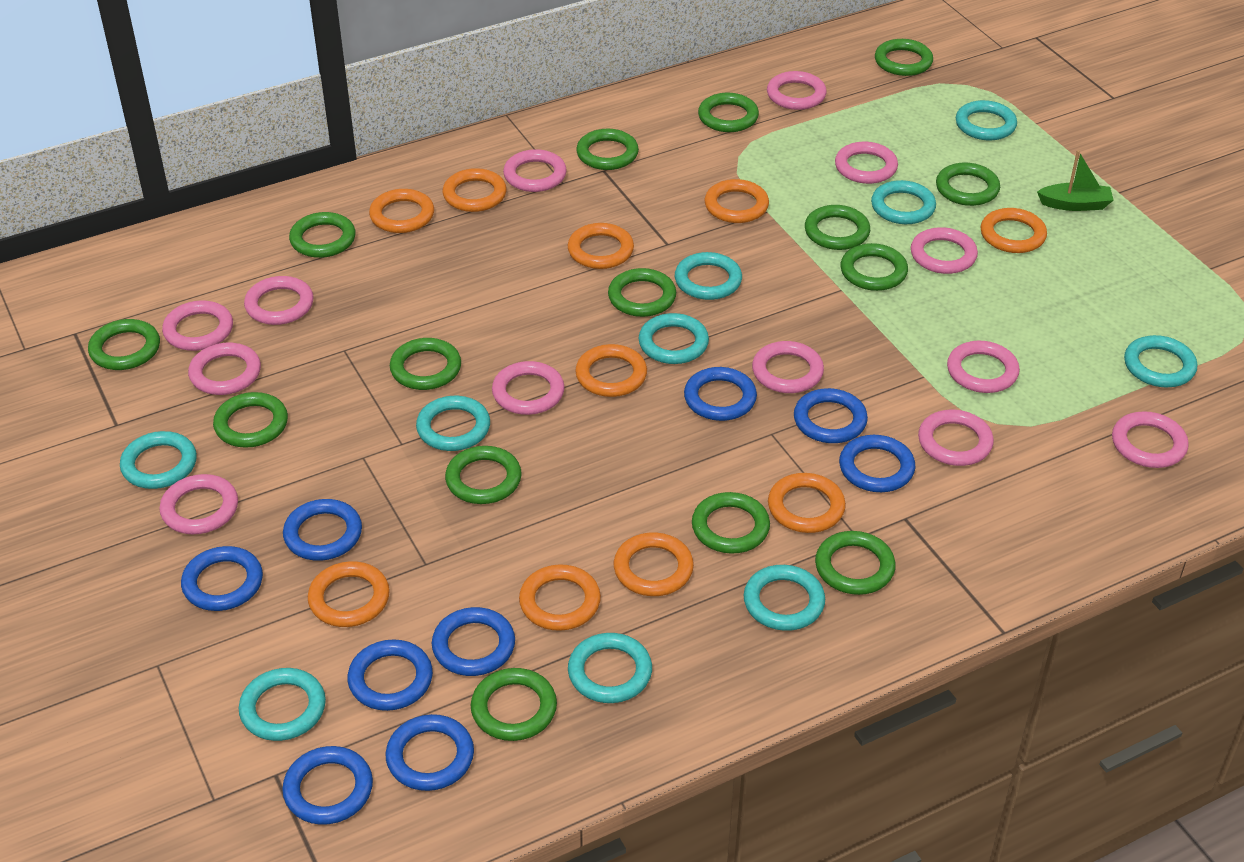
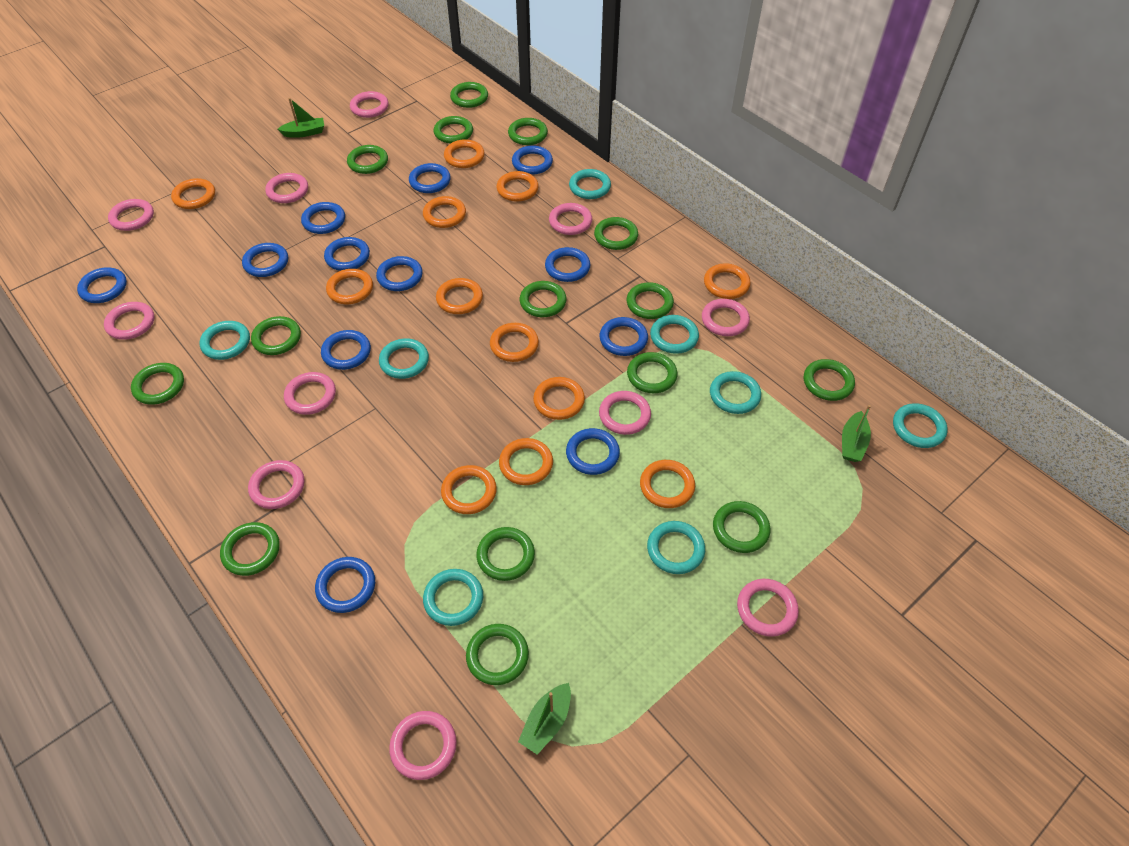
blue ring: 9 -> 12
green boat: 1 -> 3
orange ring: 10 -> 12
pink ring: 13 -> 11
turquoise ring: 10 -> 8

# TASK OBJECTIVE:
Which lines above contain the word "ring"? Copy each one.

# EXERCISE OUTPUT:
blue ring: 9 -> 12
orange ring: 10 -> 12
pink ring: 13 -> 11
turquoise ring: 10 -> 8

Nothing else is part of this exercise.